Exclude all images and print the entries below exactly.

Start of The data

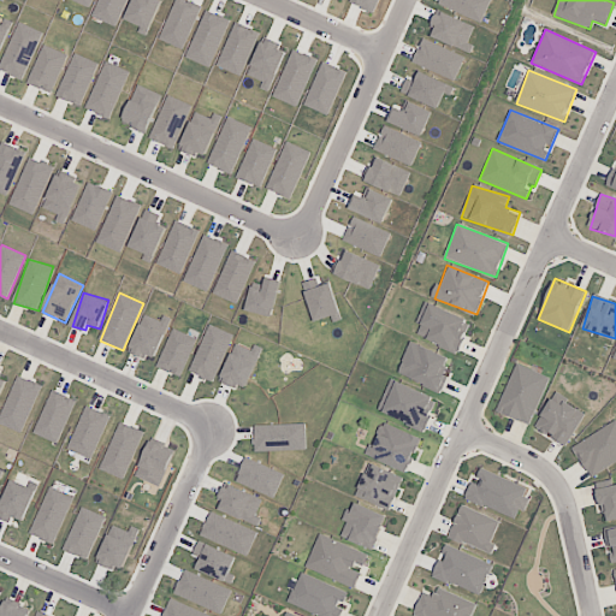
[(471,320),(425,302),(416,324),(420,325),(416,336),(460,351),(471,320)]
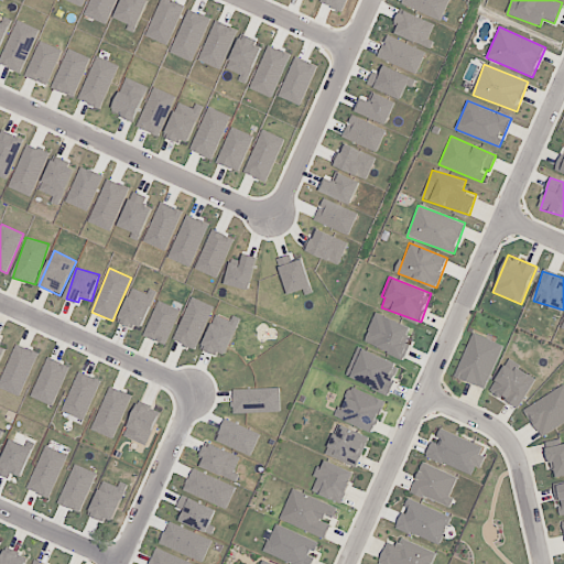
[(140,331),(158,291),(150,288),(147,294),(132,288),(118,321),(140,331)]
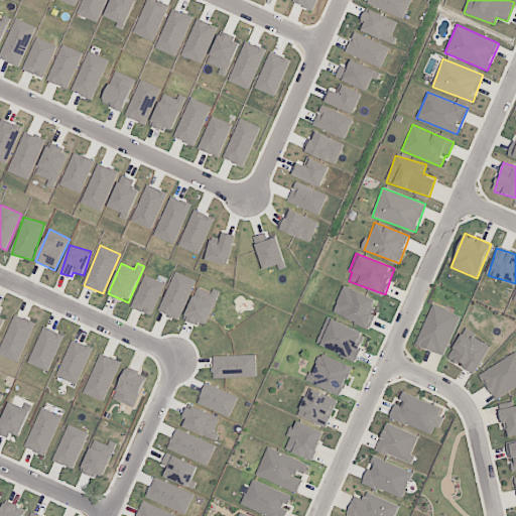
[(158,311),(178,319),(196,280),(176,271),(158,311)]
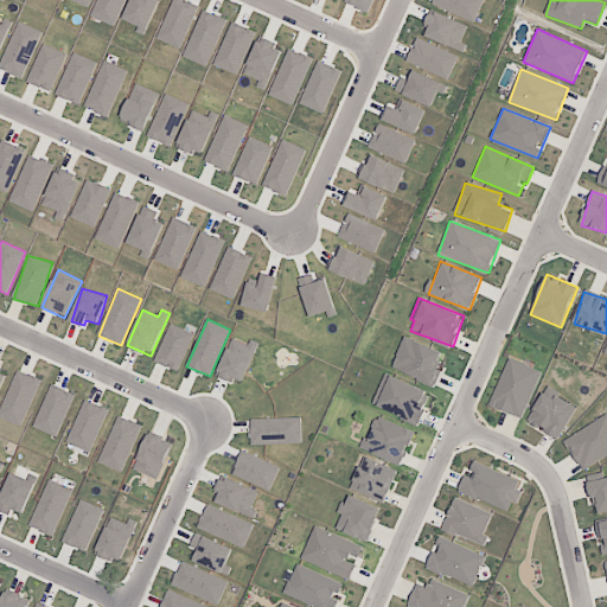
[(195,333),(171,324),(154,362),(178,371),(195,333)]
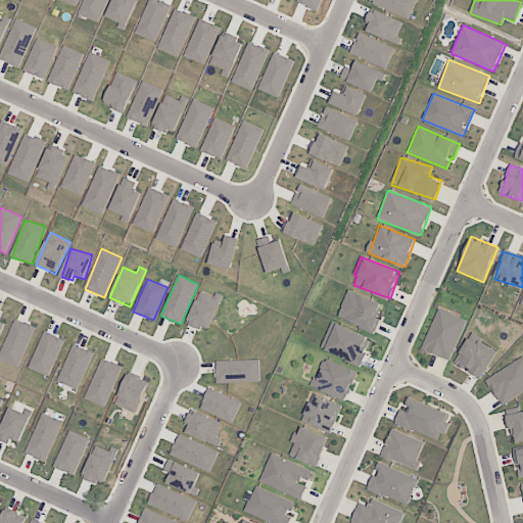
[(378,313),(381,302),(346,291),(338,319),(376,331),(382,314),(378,313)]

End of The data

Exercise result:
[(471,320),(425,302),(416,324),(420,325),(416,336),(460,351),(471,320)]
[(140,331),(158,291),(150,288),(147,294),(132,288),(118,321),(140,331)]
[(158,311),(178,319),(196,280),(176,271),(158,311)]
[(195,333),(171,324),(154,362),(178,371),(195,333)]
[(378,313),(381,302),(346,291),(338,319),(376,331),(382,314),(378,313)]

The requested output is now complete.